** WHAT IS BEING ASKED **
The line containing "(pink) (2nd from" marks the end; return exactly every line from the start of the records up to and including it, but no pictures.

++++++

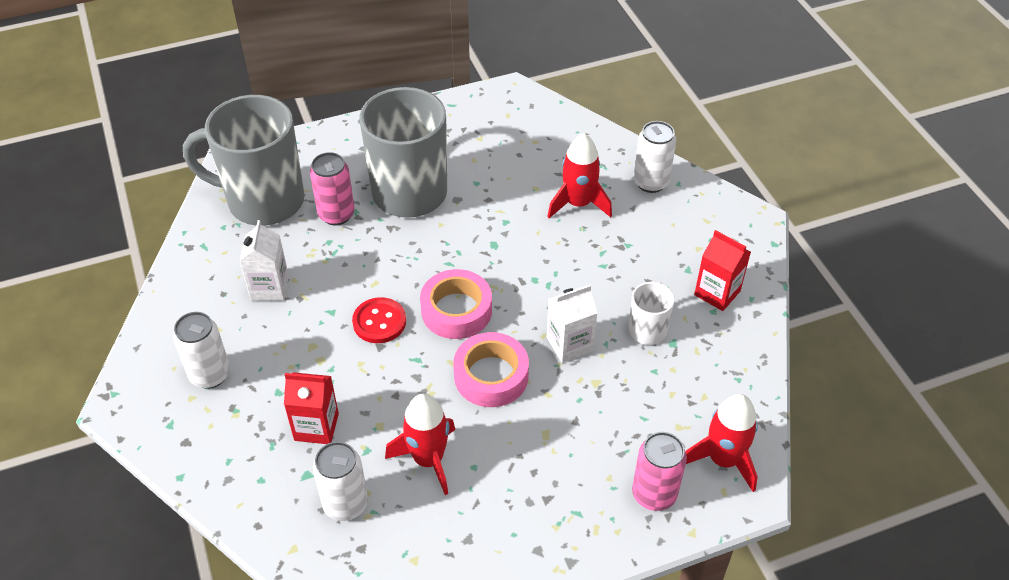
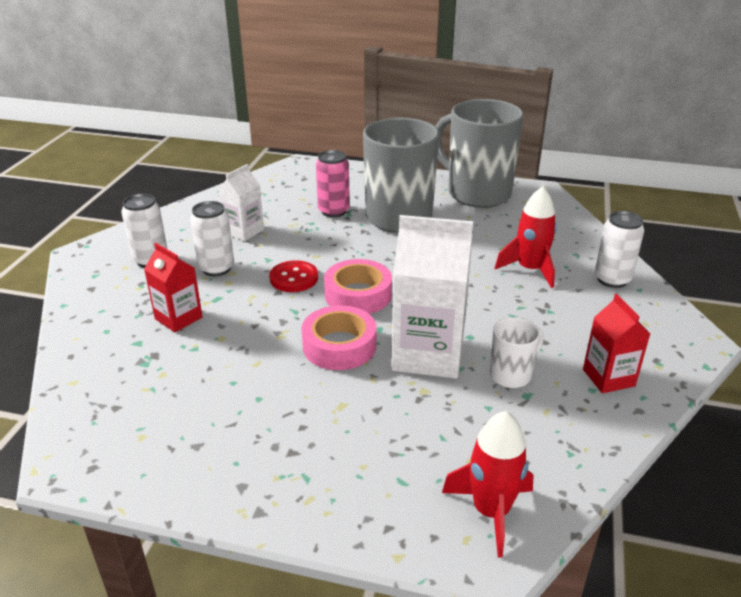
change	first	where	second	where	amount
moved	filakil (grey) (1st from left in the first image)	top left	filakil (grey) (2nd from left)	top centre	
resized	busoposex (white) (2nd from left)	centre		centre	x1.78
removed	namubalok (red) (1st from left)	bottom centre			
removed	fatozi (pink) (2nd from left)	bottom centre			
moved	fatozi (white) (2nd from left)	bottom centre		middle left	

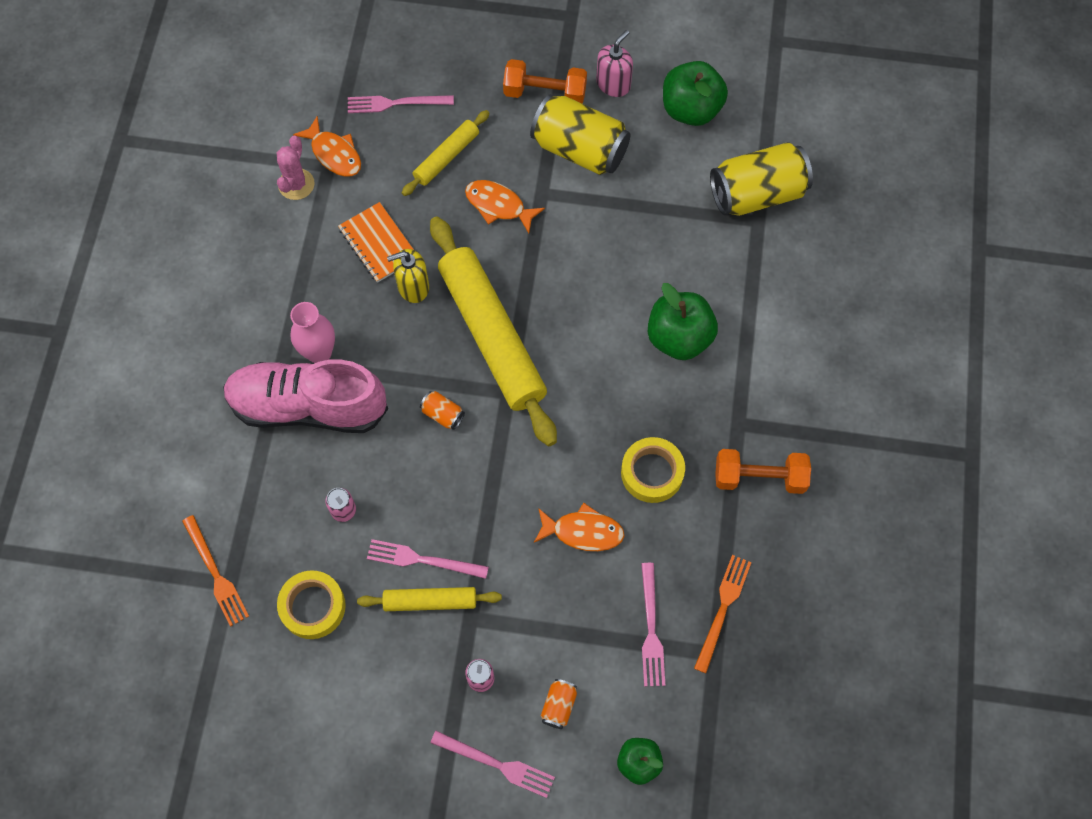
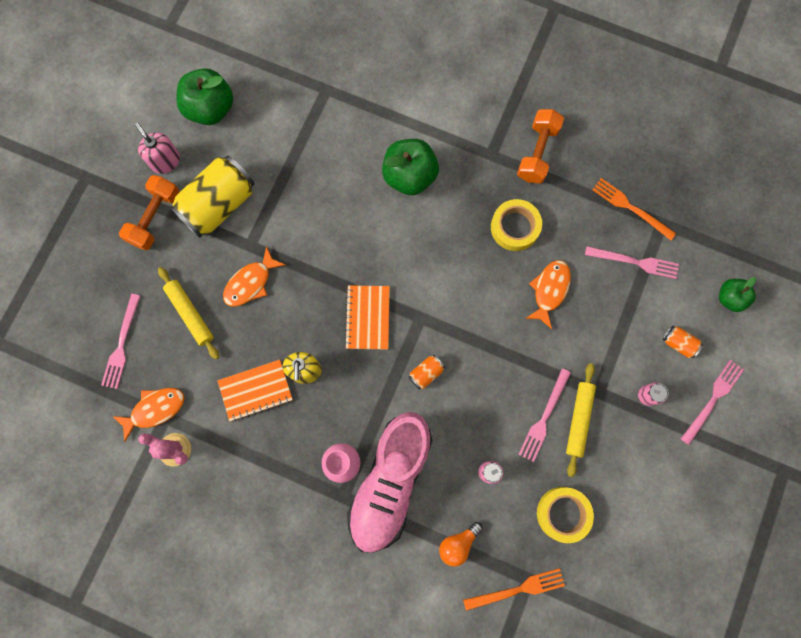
change	first	where	second	where	amount
removed	fatozi (yellow) (2nd from left)	top right			
replaced	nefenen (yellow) (3rd from left)	centre	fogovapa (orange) (2nd from left)	centre	
added			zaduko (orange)	bottom centre	

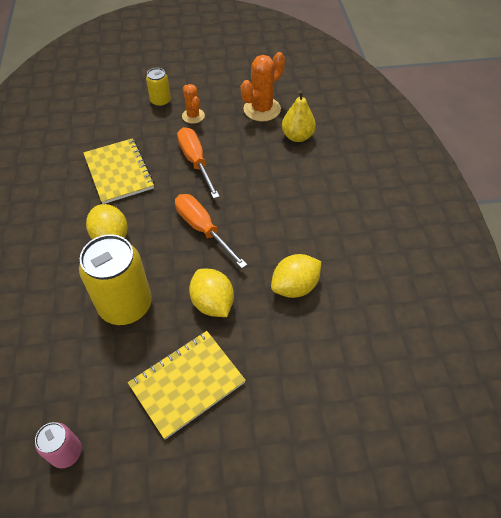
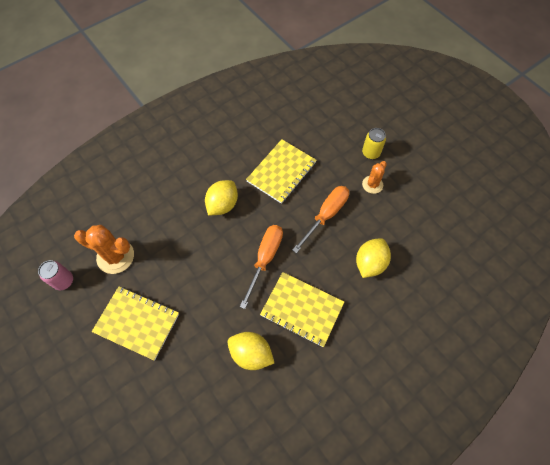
change	first	where	second	where	amount
moved	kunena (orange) (2nd from left in the first image)	top centre	kunena (orange) (1st from left)	middle left	
removed	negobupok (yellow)	top centre			
removed	fatozi (yellow) (1st from left)	middle left			
moved	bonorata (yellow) (2nd from left in the first image)	centre	bonorata (yellow) (3rd from left)	middle right	
added			fogovapa (yellow) (3rd from left)	centre	

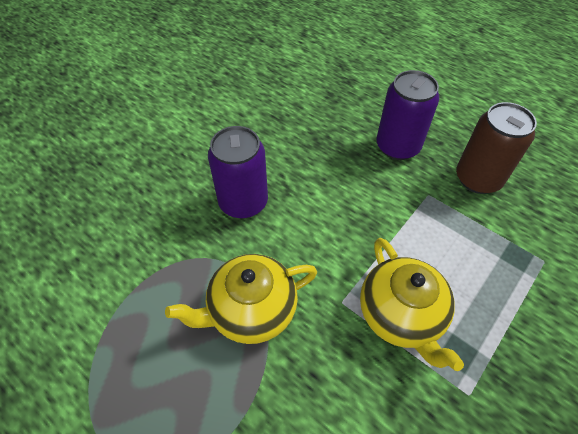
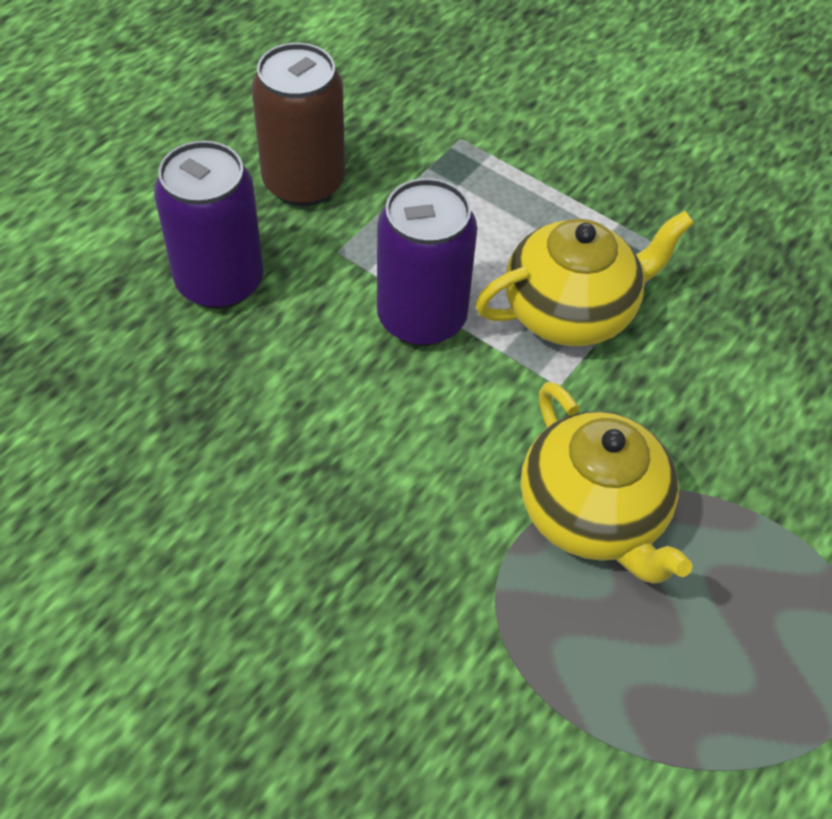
change	first	where	second	where	amount
moved	fatozi (purple) (1st from left in the first image)	centre	fatozi (purple) (2nd from left)	top centre	

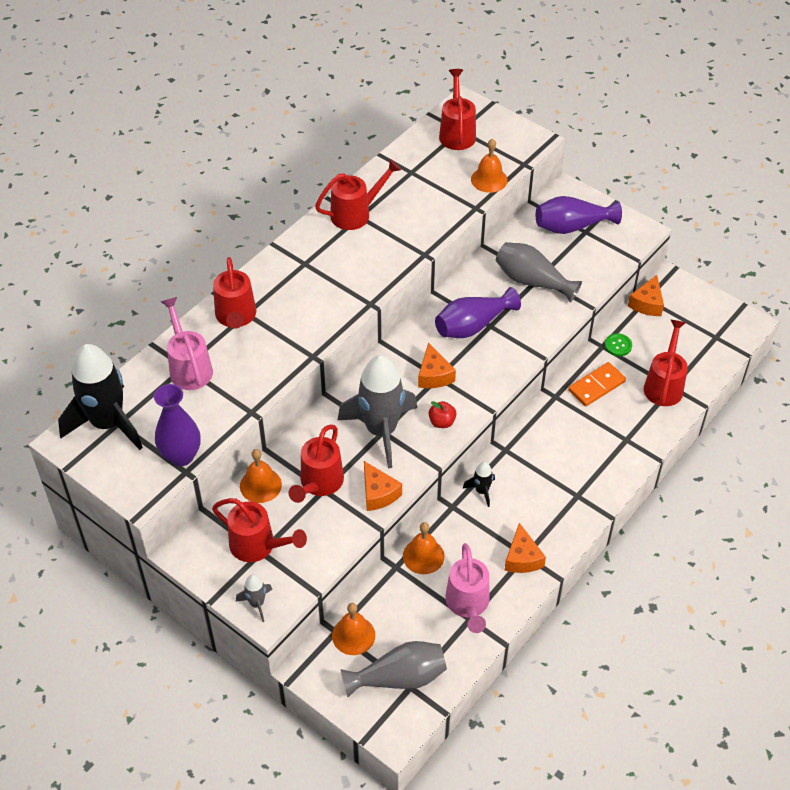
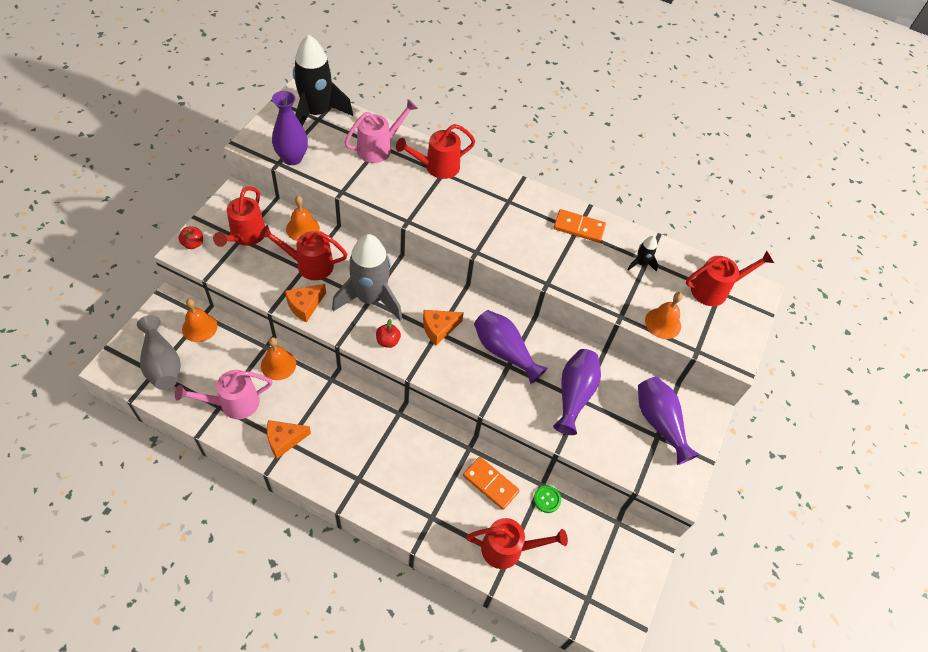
change	first	where	second	where	amount
replaced	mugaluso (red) (4th from left)	top centre	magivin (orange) (2nd from left)	centre	
recoloured	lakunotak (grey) (2nd from left)	middle right	lakunotak (purple) (3rd from left)	centre	
removed	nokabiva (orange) (4th from left)	middle right			
moved	namubalok (black) (2nd from left)	centre		middle right	
replaced	namubalok (grey) (1st from left)	bottom left	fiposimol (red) (1st from left)	middle left	

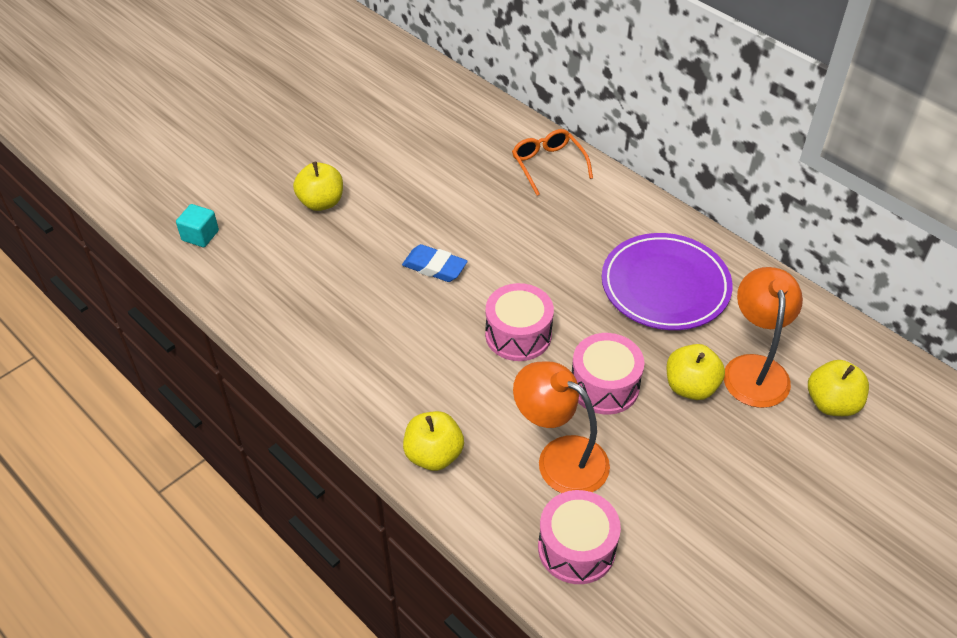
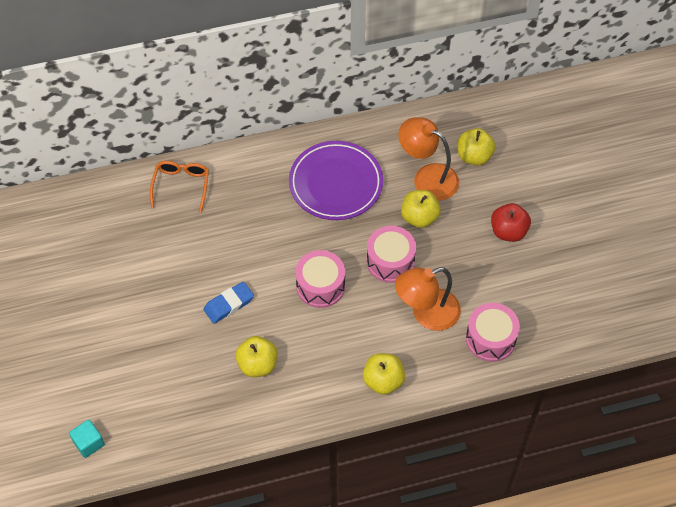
change	first	where	second	where	amount
turned	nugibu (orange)	top centre		middle left	90 degrees clockwise
moved	fiposimol (yellow) (1st from left)	top left		bottom centre	
added			fiposimol (red)	middle right	

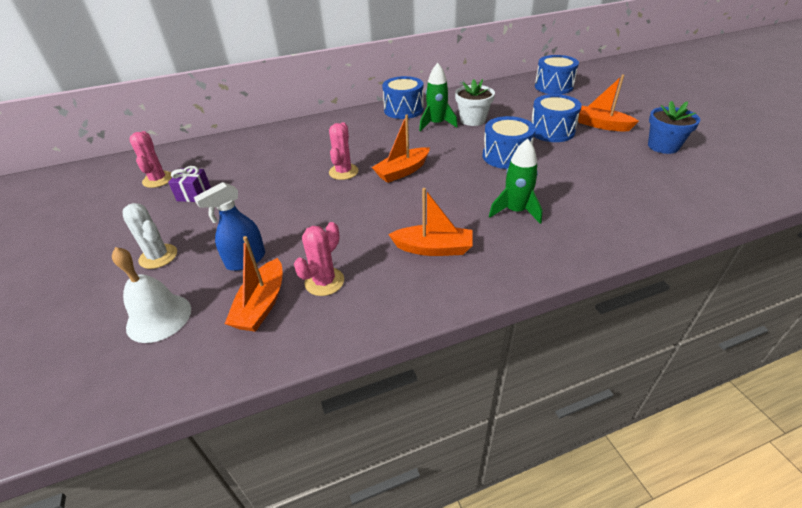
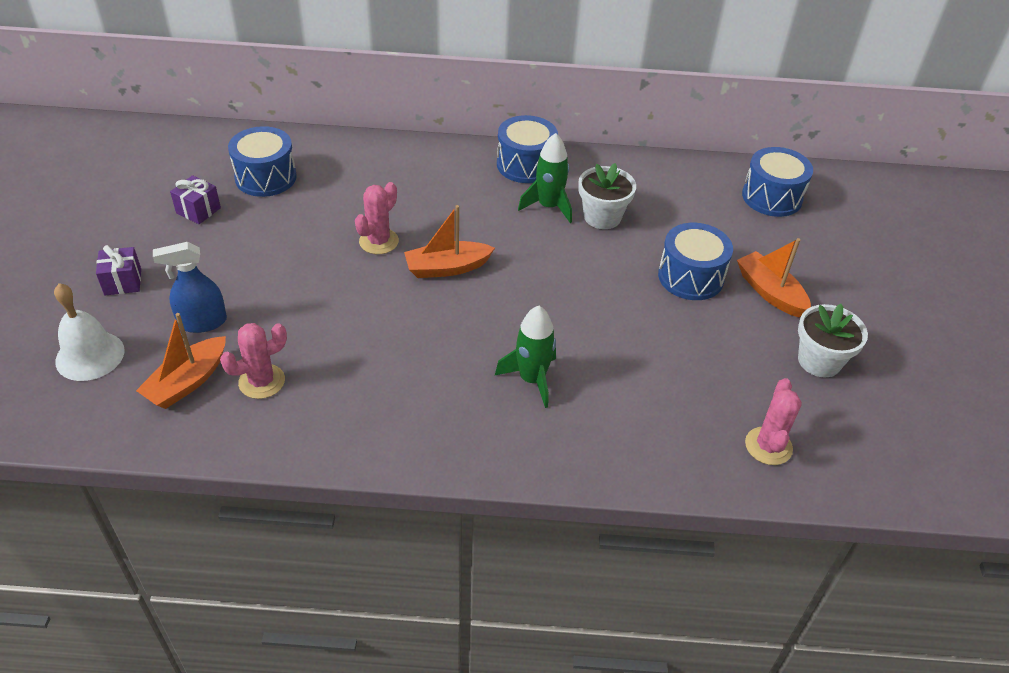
change	first	where	second	where	amount
recoloured	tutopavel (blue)	top right	tutopavel (white) (2nd from left)	middle right	
moved	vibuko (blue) (2nd from left in the first image)	top centre	vibuko (blue) (1st from left)	top left	
moved	kunena (pink) (1st from left in the first image)	top left	kunena (pink) (3rd from left)	middle right	
removed	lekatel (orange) (3rd from left)	centre			
replaced	kunena (white)	middle left	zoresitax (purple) (1st from left)	middle left	

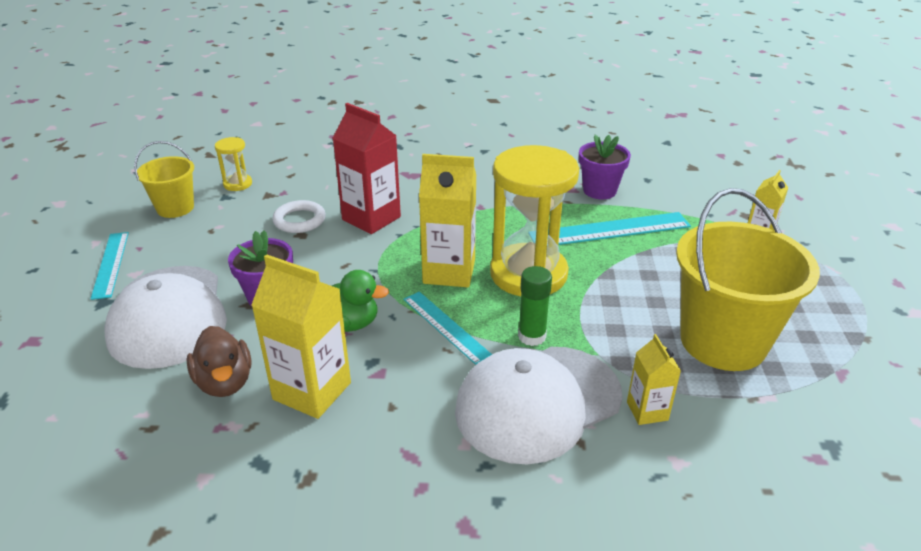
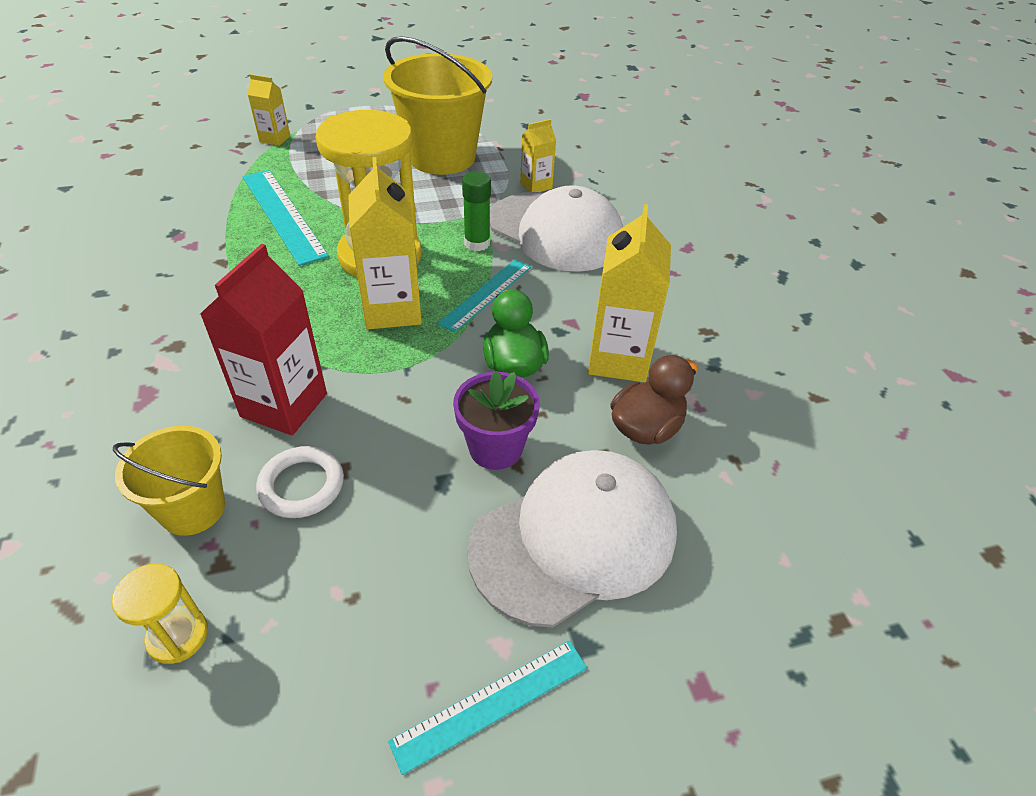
change	first	where	second	where	amount
removed	tutopavel (purple) (2nd from left)	top centre			
moved	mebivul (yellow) (1st from left)	top left		middle left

++++++

** OUTPUT FOR THIS EXERCISE **
change	first	where	second	where	amount
moved	filakil (grey) (1st from left in the first image)	top left	filakil (grey) (2nd from left)	top centre	
resized	busoposex (white) (2nd from left)	centre		centre	x1.78
removed	namubalok (red) (1st from left)	bottom centre			
removed	fatozi (pink) (2nd from left)	bottom centre			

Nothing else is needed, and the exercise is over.